= MATERIAL PROVIDED =
━━━━━━━━━━
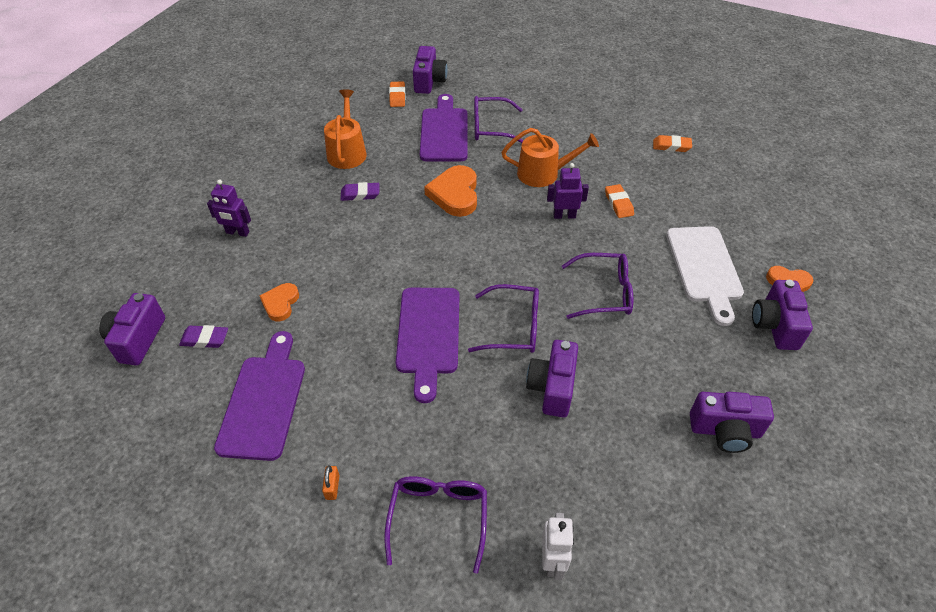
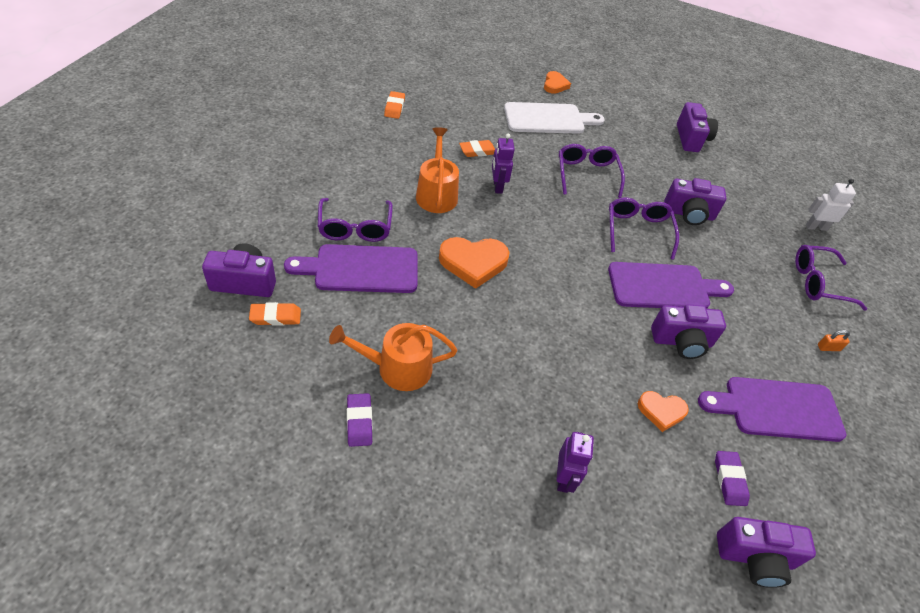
camera: 100 degrees left, 0 degrees up
(360, 194) = (480, 348): purple eraser -> purple eraser (359, 422)
(775, 326) = (597, 100): purple camera -> purple camera (681, 342)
━━━━━━━━━━
= TASK TO COMPLETE =
Write down exactly the line with "(360, 194) = (480, 348): purple", then each line after it through the end of the data.

= ANSWER SECTION =
(360, 194) = (480, 348): purple eraser -> purple eraser (359, 422)
(775, 326) = (597, 100): purple camera -> purple camera (681, 342)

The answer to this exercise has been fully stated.